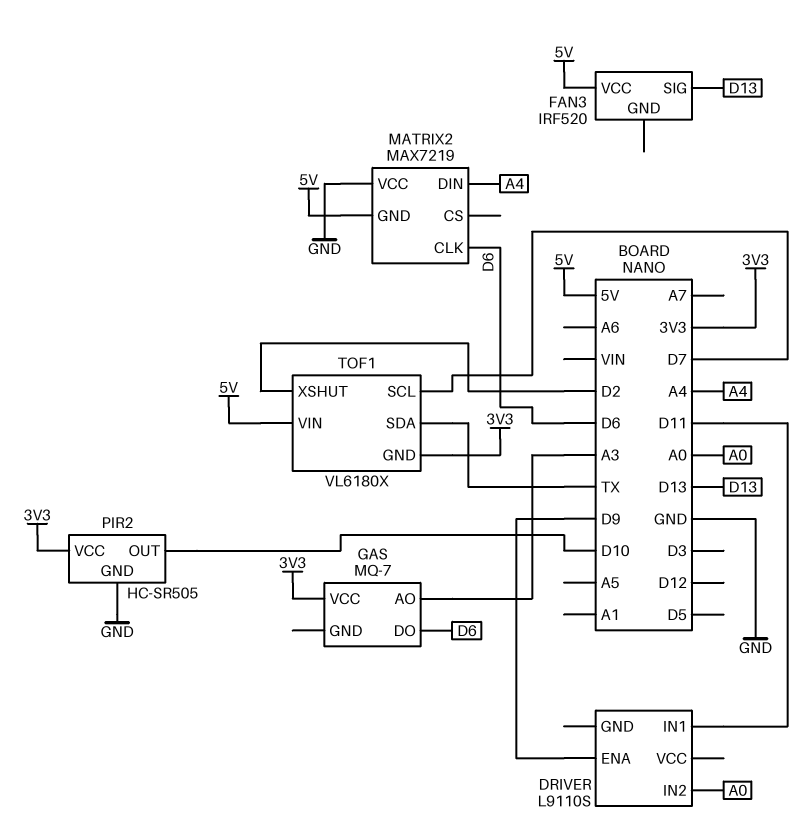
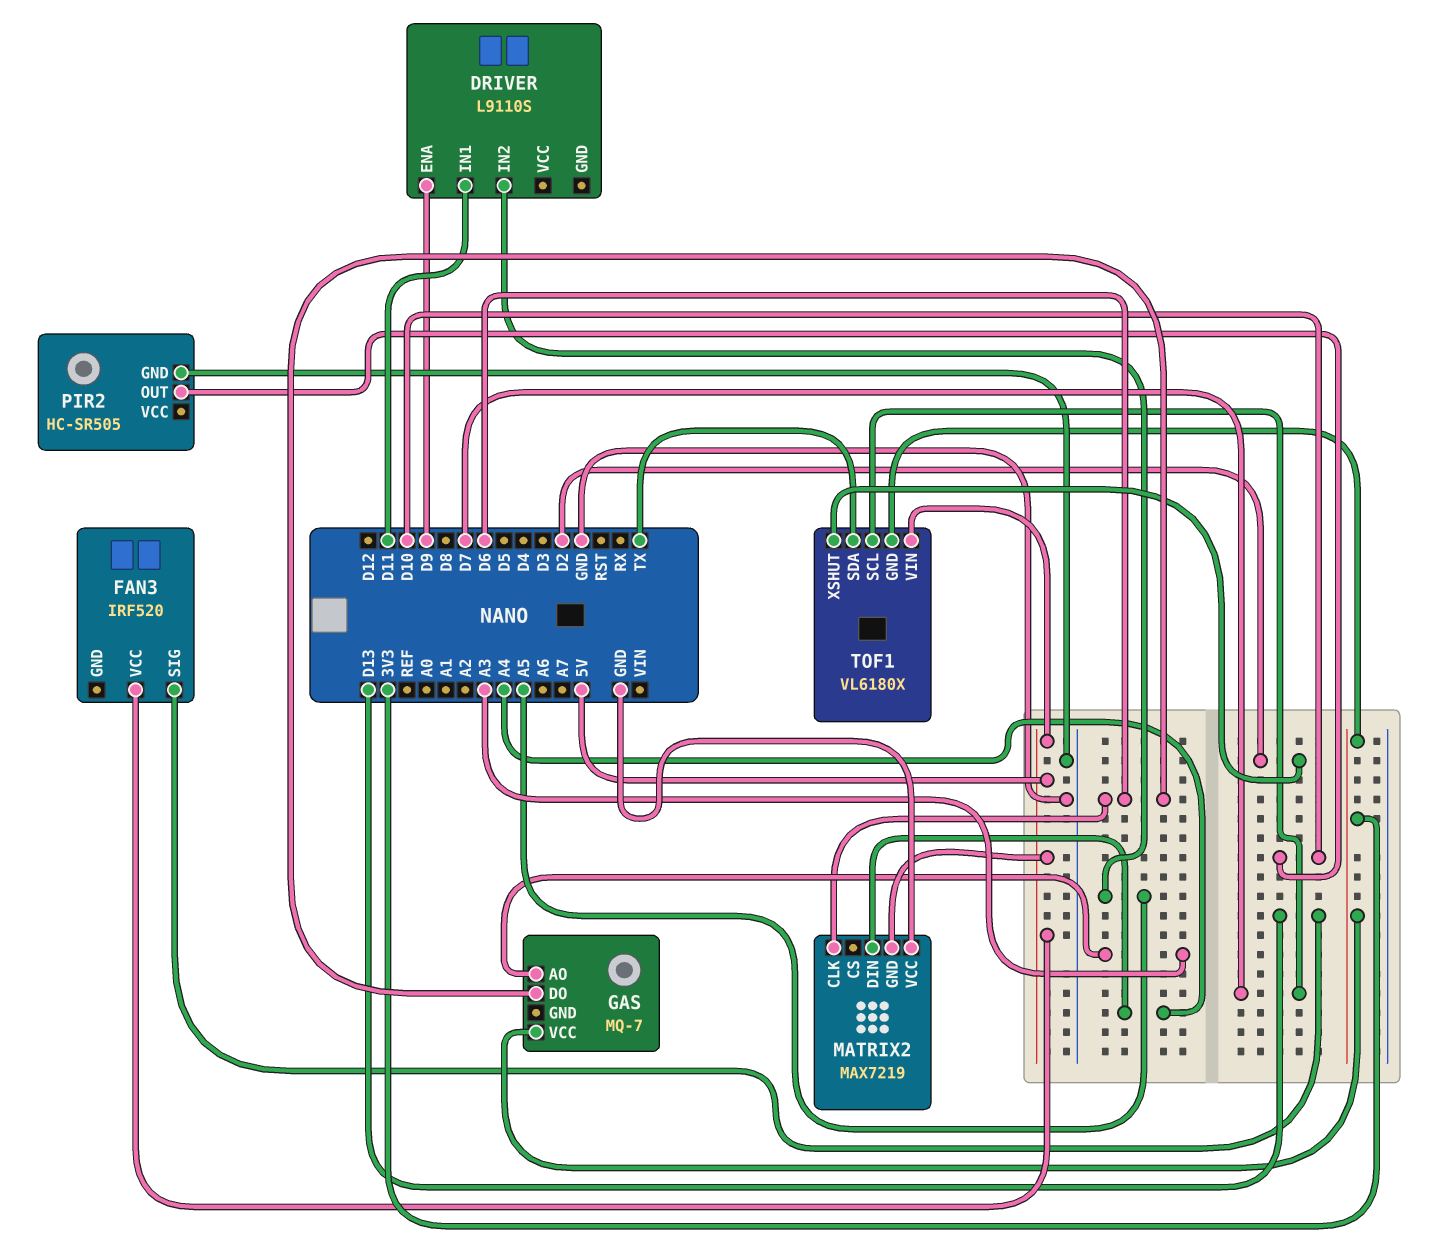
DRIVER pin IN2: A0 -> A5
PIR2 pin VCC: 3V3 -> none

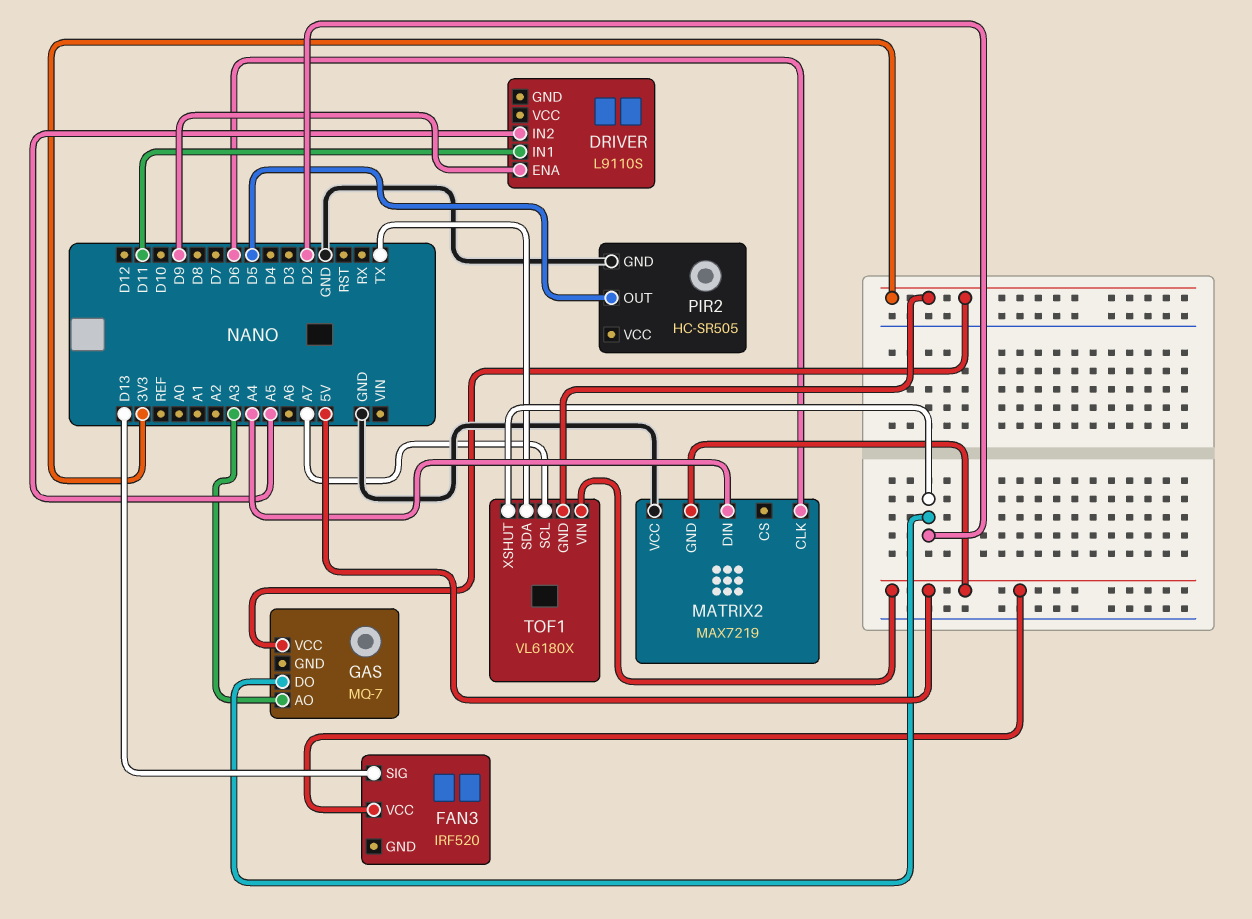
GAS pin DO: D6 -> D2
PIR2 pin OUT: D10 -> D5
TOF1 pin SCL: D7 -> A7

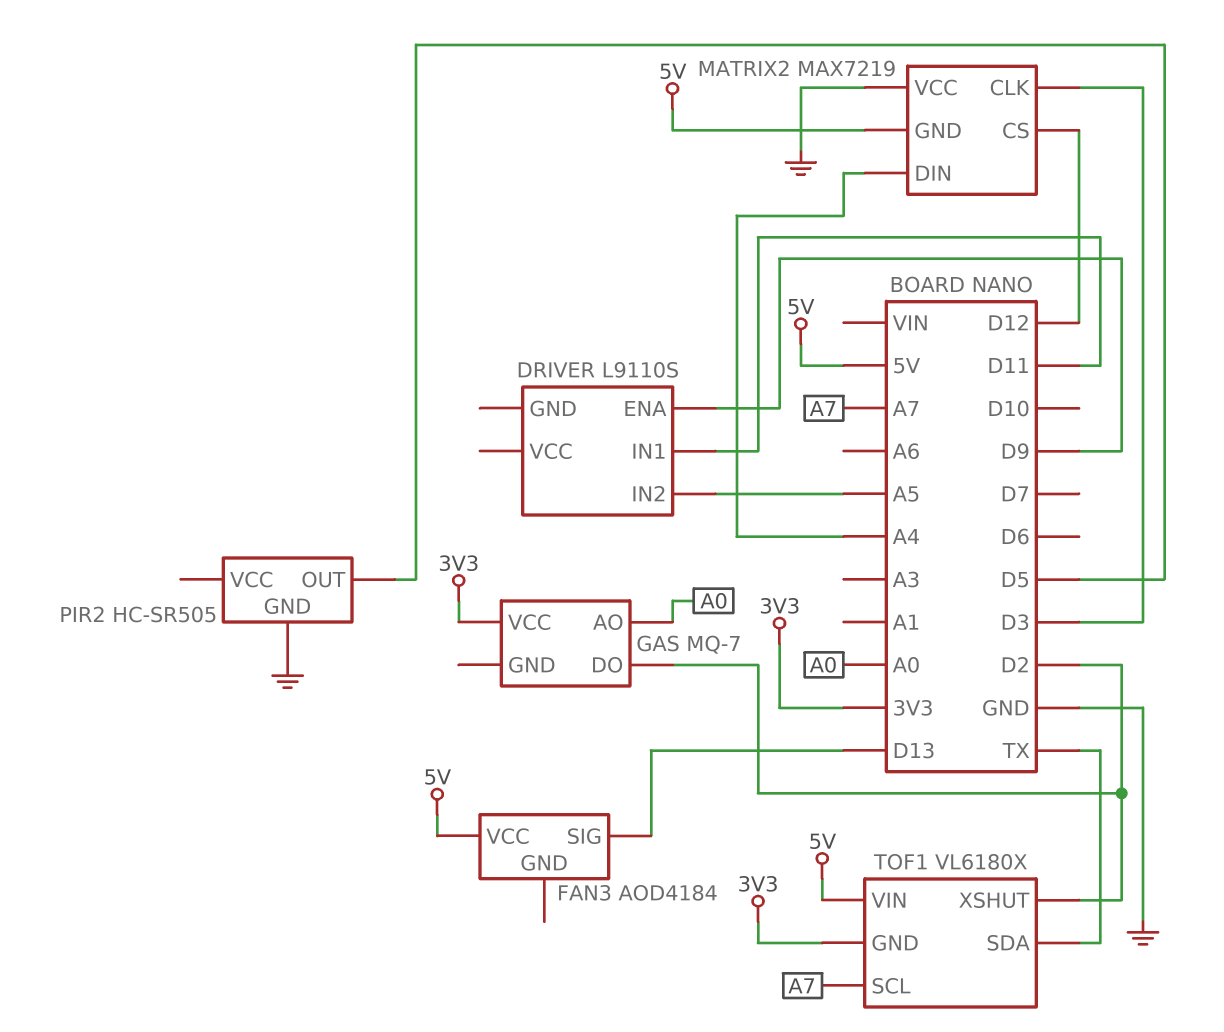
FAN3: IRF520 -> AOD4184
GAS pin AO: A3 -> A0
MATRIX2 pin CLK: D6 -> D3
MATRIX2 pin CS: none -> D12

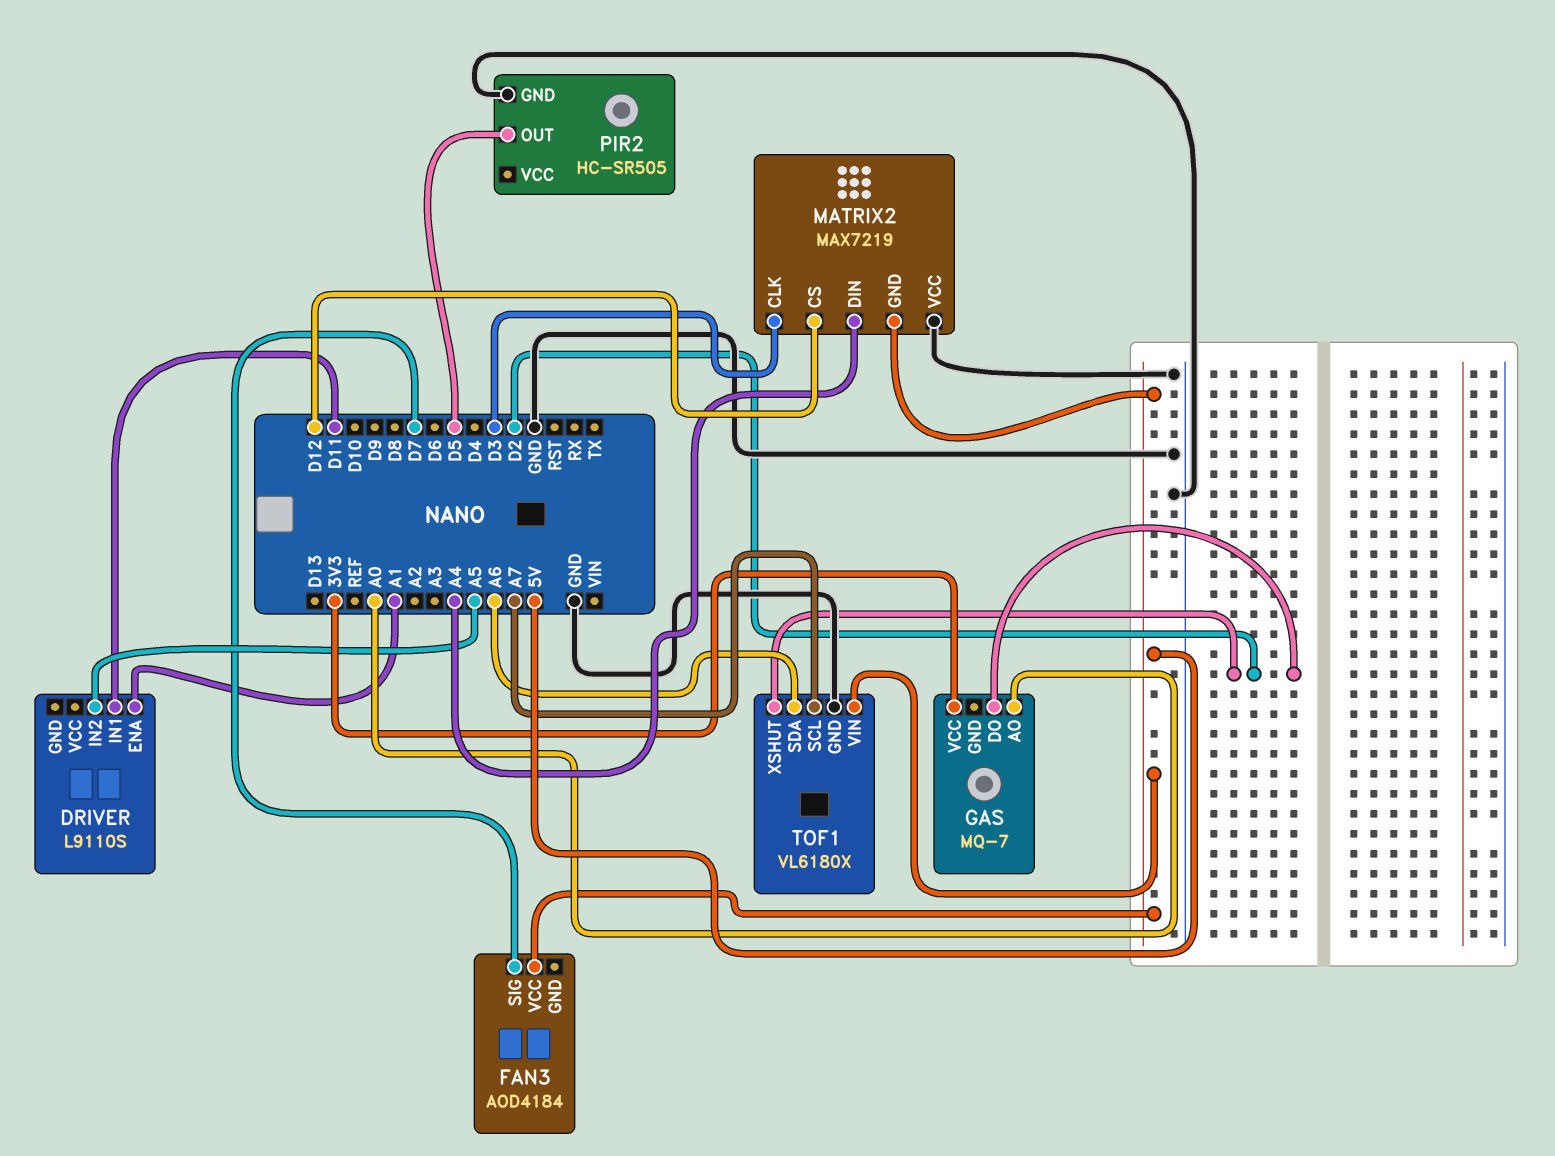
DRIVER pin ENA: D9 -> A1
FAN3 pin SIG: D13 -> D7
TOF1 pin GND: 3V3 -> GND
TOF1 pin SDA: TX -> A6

----------------------------------------

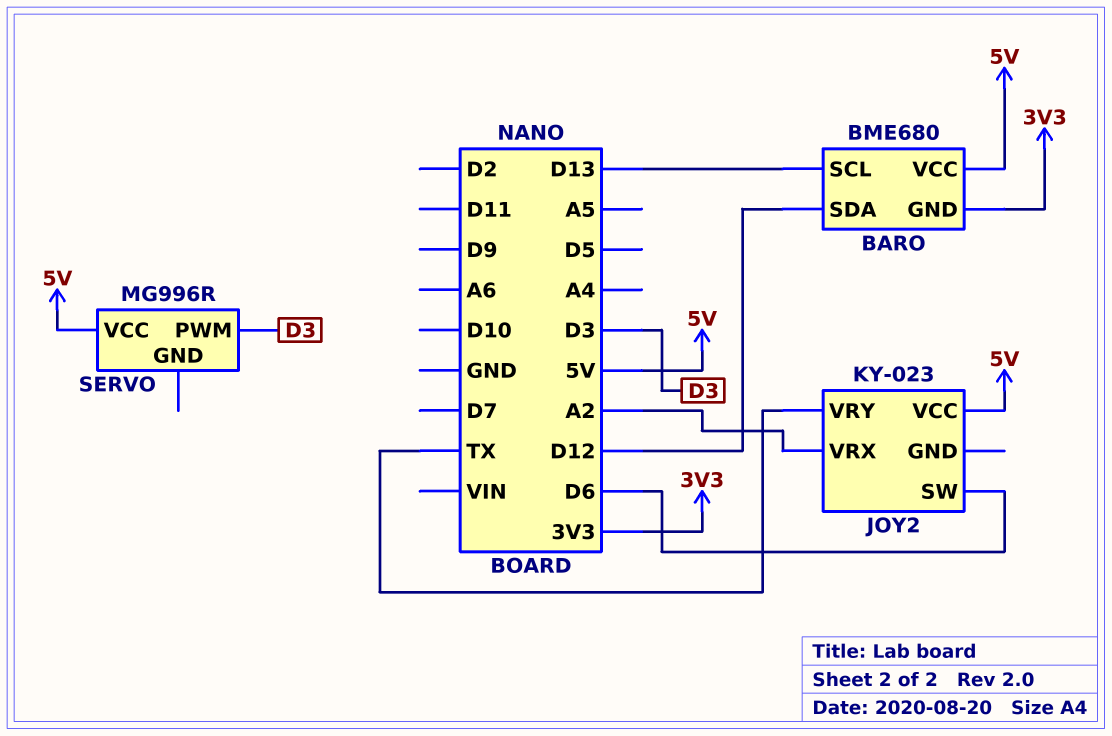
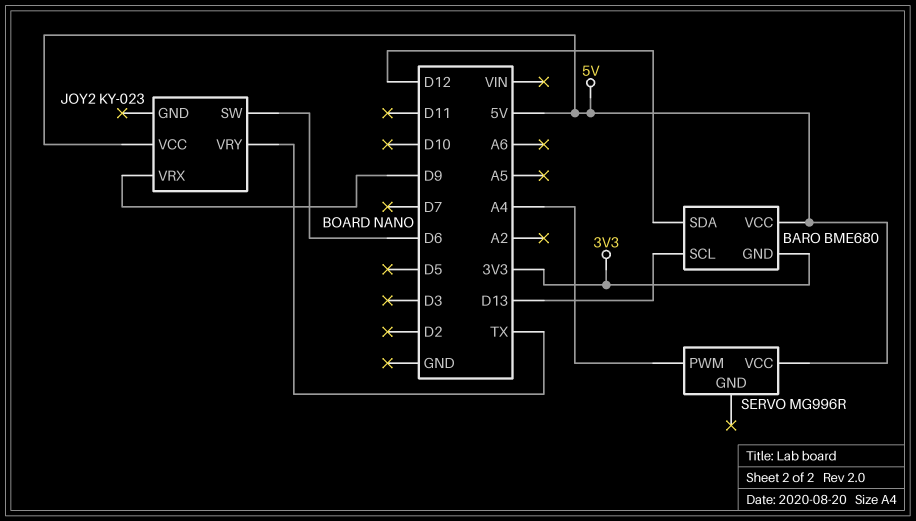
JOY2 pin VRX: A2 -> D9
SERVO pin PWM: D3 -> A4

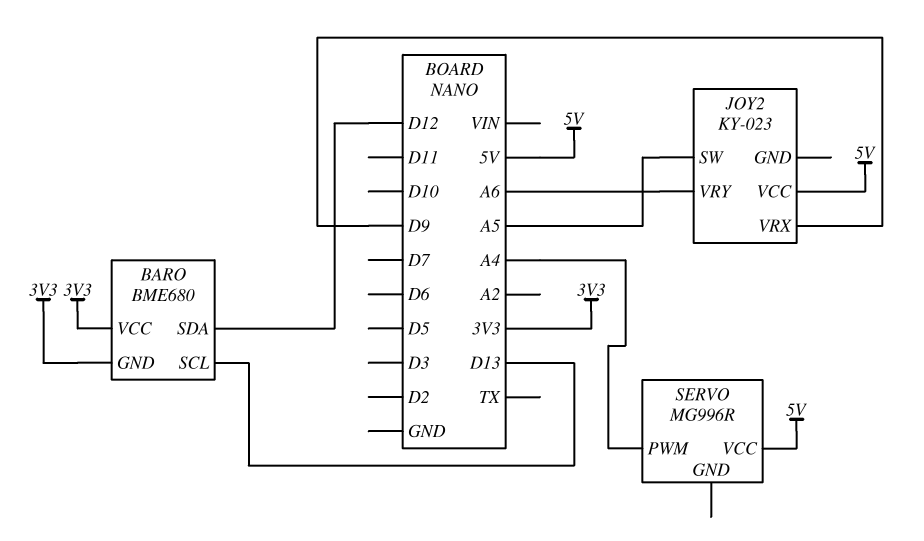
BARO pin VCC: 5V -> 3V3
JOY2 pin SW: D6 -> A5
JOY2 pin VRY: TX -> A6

----------------------------------------

Tally the lines of the listing above that contain the word "DRIVER" and state the result as a bare number.

2